| Directions |
Present the following data again exactly as it is shown.

** Opening Listed records block **

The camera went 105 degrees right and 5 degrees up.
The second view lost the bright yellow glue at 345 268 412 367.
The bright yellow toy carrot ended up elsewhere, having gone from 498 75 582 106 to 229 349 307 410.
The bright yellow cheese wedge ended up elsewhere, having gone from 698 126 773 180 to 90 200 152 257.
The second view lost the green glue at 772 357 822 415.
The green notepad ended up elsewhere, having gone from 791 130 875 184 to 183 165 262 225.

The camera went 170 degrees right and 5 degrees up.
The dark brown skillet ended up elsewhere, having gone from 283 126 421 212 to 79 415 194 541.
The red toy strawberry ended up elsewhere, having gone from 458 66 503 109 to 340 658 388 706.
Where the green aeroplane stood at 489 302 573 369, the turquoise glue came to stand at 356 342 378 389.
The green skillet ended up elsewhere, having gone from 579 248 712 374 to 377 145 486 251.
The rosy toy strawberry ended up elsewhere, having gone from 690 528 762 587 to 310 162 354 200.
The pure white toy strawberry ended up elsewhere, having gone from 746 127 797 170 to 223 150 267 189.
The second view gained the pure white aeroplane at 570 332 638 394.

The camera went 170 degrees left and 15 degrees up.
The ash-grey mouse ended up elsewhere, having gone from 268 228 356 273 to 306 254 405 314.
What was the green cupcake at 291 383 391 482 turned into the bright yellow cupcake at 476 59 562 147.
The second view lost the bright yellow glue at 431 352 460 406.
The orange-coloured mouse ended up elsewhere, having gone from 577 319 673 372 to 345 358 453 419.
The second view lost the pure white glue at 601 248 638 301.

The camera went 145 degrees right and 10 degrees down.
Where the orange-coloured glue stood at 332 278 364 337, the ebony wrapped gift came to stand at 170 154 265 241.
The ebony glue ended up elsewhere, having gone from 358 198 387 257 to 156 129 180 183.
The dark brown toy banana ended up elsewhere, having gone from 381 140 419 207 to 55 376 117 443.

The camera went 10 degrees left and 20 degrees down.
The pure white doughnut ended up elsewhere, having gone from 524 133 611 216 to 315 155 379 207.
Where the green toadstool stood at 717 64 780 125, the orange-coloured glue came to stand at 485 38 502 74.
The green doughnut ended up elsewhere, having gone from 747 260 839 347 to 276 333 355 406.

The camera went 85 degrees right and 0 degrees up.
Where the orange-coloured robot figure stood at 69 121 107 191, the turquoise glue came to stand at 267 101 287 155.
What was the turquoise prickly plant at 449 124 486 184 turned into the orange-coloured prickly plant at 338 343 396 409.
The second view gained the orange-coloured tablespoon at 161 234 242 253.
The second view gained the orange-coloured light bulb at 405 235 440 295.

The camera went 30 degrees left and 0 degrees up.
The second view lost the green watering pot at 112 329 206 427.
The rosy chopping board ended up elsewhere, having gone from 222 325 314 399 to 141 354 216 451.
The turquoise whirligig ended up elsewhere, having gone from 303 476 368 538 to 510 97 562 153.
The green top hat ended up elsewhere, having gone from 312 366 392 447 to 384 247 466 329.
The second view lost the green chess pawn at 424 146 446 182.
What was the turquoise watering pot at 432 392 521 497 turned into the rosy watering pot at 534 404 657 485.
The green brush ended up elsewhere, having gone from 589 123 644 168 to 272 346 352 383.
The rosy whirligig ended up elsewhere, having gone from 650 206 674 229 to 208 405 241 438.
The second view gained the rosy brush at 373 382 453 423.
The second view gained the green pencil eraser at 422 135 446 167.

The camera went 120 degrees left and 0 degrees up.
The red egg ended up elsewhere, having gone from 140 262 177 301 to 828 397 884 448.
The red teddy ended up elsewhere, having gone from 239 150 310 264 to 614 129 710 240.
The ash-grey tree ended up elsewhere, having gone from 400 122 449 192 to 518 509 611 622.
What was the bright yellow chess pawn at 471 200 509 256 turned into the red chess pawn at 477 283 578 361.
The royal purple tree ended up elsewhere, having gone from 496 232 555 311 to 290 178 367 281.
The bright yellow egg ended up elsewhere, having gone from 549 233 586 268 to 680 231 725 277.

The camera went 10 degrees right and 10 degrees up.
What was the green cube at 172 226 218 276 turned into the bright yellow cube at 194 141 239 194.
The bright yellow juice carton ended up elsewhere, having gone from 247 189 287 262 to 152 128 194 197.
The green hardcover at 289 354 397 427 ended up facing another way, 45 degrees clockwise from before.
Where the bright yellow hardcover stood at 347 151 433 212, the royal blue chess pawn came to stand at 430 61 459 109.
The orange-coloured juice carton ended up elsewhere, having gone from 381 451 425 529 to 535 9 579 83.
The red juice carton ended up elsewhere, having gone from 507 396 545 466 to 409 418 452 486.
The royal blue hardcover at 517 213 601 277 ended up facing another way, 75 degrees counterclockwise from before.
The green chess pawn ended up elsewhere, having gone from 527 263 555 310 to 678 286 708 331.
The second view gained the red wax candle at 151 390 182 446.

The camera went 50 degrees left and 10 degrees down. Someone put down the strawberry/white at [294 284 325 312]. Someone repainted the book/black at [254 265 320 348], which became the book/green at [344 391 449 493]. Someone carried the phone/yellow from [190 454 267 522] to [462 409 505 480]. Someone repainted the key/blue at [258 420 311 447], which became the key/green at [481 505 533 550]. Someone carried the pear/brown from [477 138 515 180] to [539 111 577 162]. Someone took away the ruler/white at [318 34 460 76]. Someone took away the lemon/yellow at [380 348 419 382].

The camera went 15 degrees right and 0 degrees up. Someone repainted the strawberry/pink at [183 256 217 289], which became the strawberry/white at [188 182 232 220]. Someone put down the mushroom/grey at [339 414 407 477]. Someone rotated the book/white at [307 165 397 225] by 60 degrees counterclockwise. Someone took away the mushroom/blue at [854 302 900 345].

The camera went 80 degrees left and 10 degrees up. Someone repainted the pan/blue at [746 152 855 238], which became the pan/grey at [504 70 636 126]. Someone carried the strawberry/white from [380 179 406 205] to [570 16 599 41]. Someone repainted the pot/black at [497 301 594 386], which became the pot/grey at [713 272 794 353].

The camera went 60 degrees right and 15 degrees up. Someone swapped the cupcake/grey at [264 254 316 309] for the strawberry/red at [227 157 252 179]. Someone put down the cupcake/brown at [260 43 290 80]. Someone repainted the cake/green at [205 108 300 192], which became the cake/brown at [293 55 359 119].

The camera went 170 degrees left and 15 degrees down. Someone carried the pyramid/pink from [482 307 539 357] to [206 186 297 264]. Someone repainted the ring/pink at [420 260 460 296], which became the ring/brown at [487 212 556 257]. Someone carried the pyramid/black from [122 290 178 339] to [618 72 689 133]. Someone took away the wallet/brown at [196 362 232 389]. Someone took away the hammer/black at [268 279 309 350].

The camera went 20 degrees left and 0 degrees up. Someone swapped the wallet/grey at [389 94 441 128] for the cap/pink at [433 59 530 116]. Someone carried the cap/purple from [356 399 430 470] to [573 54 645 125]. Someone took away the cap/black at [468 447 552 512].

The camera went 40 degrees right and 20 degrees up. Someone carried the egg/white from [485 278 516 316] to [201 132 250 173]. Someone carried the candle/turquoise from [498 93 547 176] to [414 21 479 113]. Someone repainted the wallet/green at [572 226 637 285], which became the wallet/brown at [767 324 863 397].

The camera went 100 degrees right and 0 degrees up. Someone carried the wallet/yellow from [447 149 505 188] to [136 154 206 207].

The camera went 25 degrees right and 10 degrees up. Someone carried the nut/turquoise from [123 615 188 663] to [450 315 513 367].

** Closing Listed records block **

| Answer space |
The camera went 105 degrees right and 5 degrees up.
The second view lost the bright yellow glue at 345 268 412 367.
The bright yellow toy carrot ended up elsewhere, having gone from 498 75 582 106 to 229 349 307 410.
The bright yellow cheese wedge ended up elsewhere, having gone from 698 126 773 180 to 90 200 152 257.
The second view lost the green glue at 772 357 822 415.
The green notepad ended up elsewhere, having gone from 791 130 875 184 to 183 165 262 225.

The camera went 170 degrees right and 5 degrees up.
The dark brown skillet ended up elsewhere, having gone from 283 126 421 212 to 79 415 194 541.
The red toy strawberry ended up elsewhere, having gone from 458 66 503 109 to 340 658 388 706.
Where the green aeroplane stood at 489 302 573 369, the turquoise glue came to stand at 356 342 378 389.
The green skillet ended up elsewhere, having gone from 579 248 712 374 to 377 145 486 251.
The rosy toy strawberry ended up elsewhere, having gone from 690 528 762 587 to 310 162 354 200.
The pure white toy strawberry ended up elsewhere, having gone from 746 127 797 170 to 223 150 267 189.
The second view gained the pure white aeroplane at 570 332 638 394.

The camera went 170 degrees left and 15 degrees up.
The ash-grey mouse ended up elsewhere, having gone from 268 228 356 273 to 306 254 405 314.
What was the green cupcake at 291 383 391 482 turned into the bright yellow cupcake at 476 59 562 147.
The second view lost the bright yellow glue at 431 352 460 406.
The orange-coloured mouse ended up elsewhere, having gone from 577 319 673 372 to 345 358 453 419.
The second view lost the pure white glue at 601 248 638 301.

The camera went 145 degrees right and 10 degrees down.
Where the orange-coloured glue stood at 332 278 364 337, the ebony wrapped gift came to stand at 170 154 265 241.
The ebony glue ended up elsewhere, having gone from 358 198 387 257 to 156 129 180 183.
The dark brown toy banana ended up elsewhere, having gone from 381 140 419 207 to 55 376 117 443.

The camera went 10 degrees left and 20 degrees down.
The pure white doughnut ended up elsewhere, having gone from 524 133 611 216 to 315 155 379 207.
Where the green toadstool stood at 717 64 780 125, the orange-coloured glue came to stand at 485 38 502 74.
The green doughnut ended up elsewhere, having gone from 747 260 839 347 to 276 333 355 406.

The camera went 85 degrees right and 0 degrees up.
Where the orange-coloured robot figure stood at 69 121 107 191, the turquoise glue came to stand at 267 101 287 155.
What was the turquoise prickly plant at 449 124 486 184 turned into the orange-coloured prickly plant at 338 343 396 409.
The second view gained the orange-coloured tablespoon at 161 234 242 253.
The second view gained the orange-coloured light bulb at 405 235 440 295.

The camera went 30 degrees left and 0 degrees up.
The second view lost the green watering pot at 112 329 206 427.
The rosy chopping board ended up elsewhere, having gone from 222 325 314 399 to 141 354 216 451.
The turquoise whirligig ended up elsewhere, having gone from 303 476 368 538 to 510 97 562 153.
The green top hat ended up elsewhere, having gone from 312 366 392 447 to 384 247 466 329.
The second view lost the green chess pawn at 424 146 446 182.
What was the turquoise watering pot at 432 392 521 497 turned into the rosy watering pot at 534 404 657 485.
The green brush ended up elsewhere, having gone from 589 123 644 168 to 272 346 352 383.
The rosy whirligig ended up elsewhere, having gone from 650 206 674 229 to 208 405 241 438.
The second view gained the rosy brush at 373 382 453 423.
The second view gained the green pencil eraser at 422 135 446 167.

The camera went 120 degrees left and 0 degrees up.
The red egg ended up elsewhere, having gone from 140 262 177 301 to 828 397 884 448.
The red teddy ended up elsewhere, having gone from 239 150 310 264 to 614 129 710 240.
The ash-grey tree ended up elsewhere, having gone from 400 122 449 192 to 518 509 611 622.
What was the bright yellow chess pawn at 471 200 509 256 turned into the red chess pawn at 477 283 578 361.
The royal purple tree ended up elsewhere, having gone from 496 232 555 311 to 290 178 367 281.
The bright yellow egg ended up elsewhere, having gone from 549 233 586 268 to 680 231 725 277.

The camera went 10 degrees right and 10 degrees up.
What was the green cube at 172 226 218 276 turned into the bright yellow cube at 194 141 239 194.
The bright yellow juice carton ended up elsewhere, having gone from 247 189 287 262 to 152 128 194 197.
The green hardcover at 289 354 397 427 ended up facing another way, 45 degrees clockwise from before.
Where the bright yellow hardcover stood at 347 151 433 212, the royal blue chess pawn came to stand at 430 61 459 109.
The orange-coloured juice carton ended up elsewhere, having gone from 381 451 425 529 to 535 9 579 83.
The red juice carton ended up elsewhere, having gone from 507 396 545 466 to 409 418 452 486.
The royal blue hardcover at 517 213 601 277 ended up facing another way, 75 degrees counterclockwise from before.
The green chess pawn ended up elsewhere, having gone from 527 263 555 310 to 678 286 708 331.
The second view gained the red wax candle at 151 390 182 446.

The camera went 50 degrees left and 10 degrees down. Someone put down the strawberry/white at [294 284 325 312]. Someone repainted the book/black at [254 265 320 348], which became the book/green at [344 391 449 493]. Someone carried the phone/yellow from [190 454 267 522] to [462 409 505 480]. Someone repainted the key/blue at [258 420 311 447], which became the key/green at [481 505 533 550]. Someone carried the pear/brown from [477 138 515 180] to [539 111 577 162]. Someone took away the ruler/white at [318 34 460 76]. Someone took away the lemon/yellow at [380 348 419 382].

The camera went 15 degrees right and 0 degrees up. Someone repainted the strawberry/pink at [183 256 217 289], which became the strawberry/white at [188 182 232 220]. Someone put down the mushroom/grey at [339 414 407 477]. Someone rotated the book/white at [307 165 397 225] by 60 degrees counterclockwise. Someone took away the mushroom/blue at [854 302 900 345].

The camera went 80 degrees left and 10 degrees up. Someone repainted the pan/blue at [746 152 855 238], which became the pan/grey at [504 70 636 126]. Someone carried the strawberry/white from [380 179 406 205] to [570 16 599 41]. Someone repainted the pot/black at [497 301 594 386], which became the pot/grey at [713 272 794 353].

The camera went 60 degrees right and 15 degrees up. Someone swapped the cupcake/grey at [264 254 316 309] for the strawberry/red at [227 157 252 179]. Someone put down the cupcake/brown at [260 43 290 80]. Someone repainted the cake/green at [205 108 300 192], which became the cake/brown at [293 55 359 119].

The camera went 170 degrees left and 15 degrees down. Someone carried the pyramid/pink from [482 307 539 357] to [206 186 297 264]. Someone repainted the ring/pink at [420 260 460 296], which became the ring/brown at [487 212 556 257]. Someone carried the pyramid/black from [122 290 178 339] to [618 72 689 133]. Someone took away the wallet/brown at [196 362 232 389]. Someone took away the hammer/black at [268 279 309 350].

The camera went 20 degrees left and 0 degrees up. Someone swapped the wallet/grey at [389 94 441 128] for the cap/pink at [433 59 530 116]. Someone carried the cap/purple from [356 399 430 470] to [573 54 645 125]. Someone took away the cap/black at [468 447 552 512].

The camera went 40 degrees right and 20 degrees up. Someone carried the egg/white from [485 278 516 316] to [201 132 250 173]. Someone carried the candle/turquoise from [498 93 547 176] to [414 21 479 113]. Someone repainted the wallet/green at [572 226 637 285], which became the wallet/brown at [767 324 863 397].

The camera went 100 degrees right and 0 degrees up. Someone carried the wallet/yellow from [447 149 505 188] to [136 154 206 207].

The camera went 25 degrees right and 10 degrees up. Someone carried the nut/turquoise from [123 615 188 663] to [450 315 513 367].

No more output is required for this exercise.